╔══

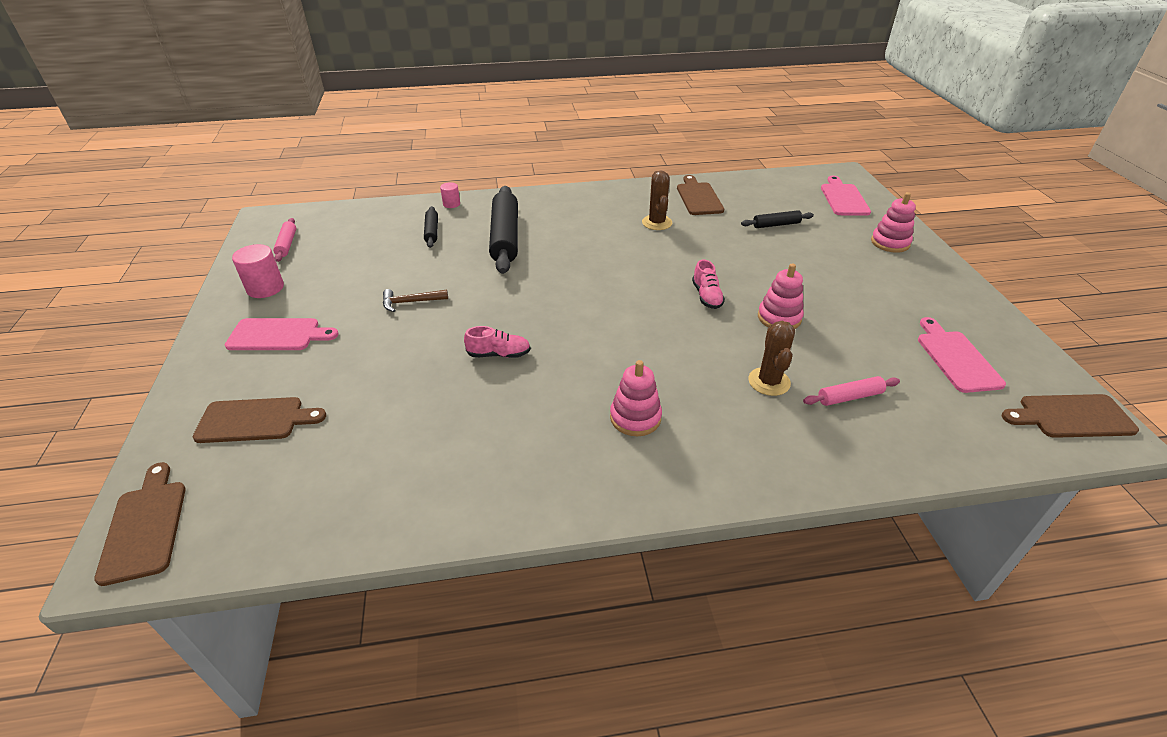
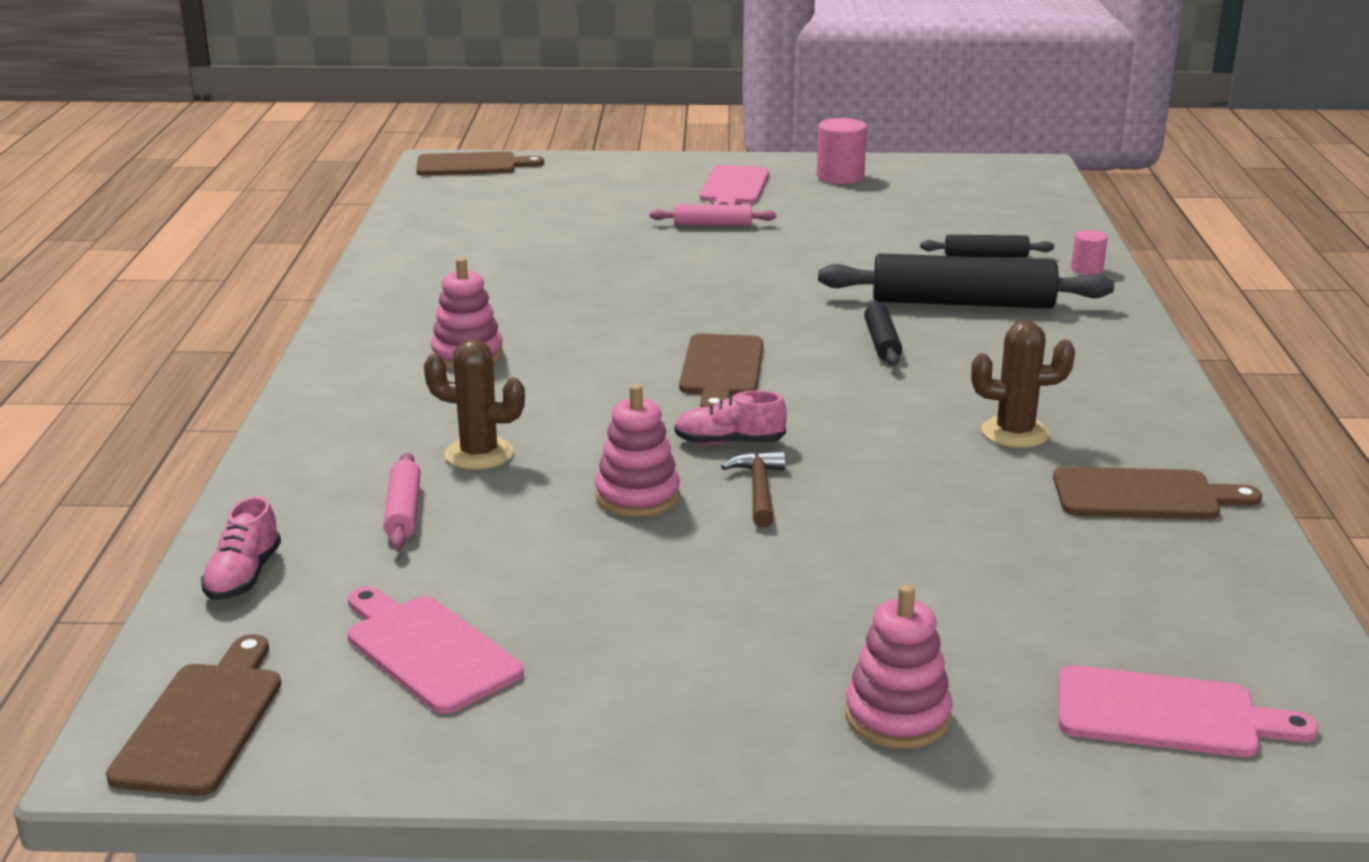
camera: 100 degrees right, 15 degrees down
brown cutting board [193,397,326,443] -> brown cutting board moved to [679,334,763,407]
pink rolling pin [273,218,296,262] -> pink rolling pin moved to [650,204,776,226]
brown hammer [383,289,448,312] -> brown hammer moved to [721,451,785,528]
pink shoe [464,326,531,358] -> pink shoe moved to [201,496,281,600]
black rolling pin [741,210,814,228] -> black rolling pin moved to [864,300,902,366]
pink cutting board [918,317,1006,393] -> pink cutting board turned 135 degrees counterclockwise [347,586,524,714]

╚══

#### [What to do]
Extract each line from the entries above that contains the string "pink".

#### [Reply to the task]
pink rolling pin [273,218,296,262] -> pink rolling pin moved to [650,204,776,226]
pink shoe [464,326,531,358] -> pink shoe moved to [201,496,281,600]
pink cutting board [918,317,1006,393] -> pink cutting board turned 135 degrees counterclockwise [347,586,524,714]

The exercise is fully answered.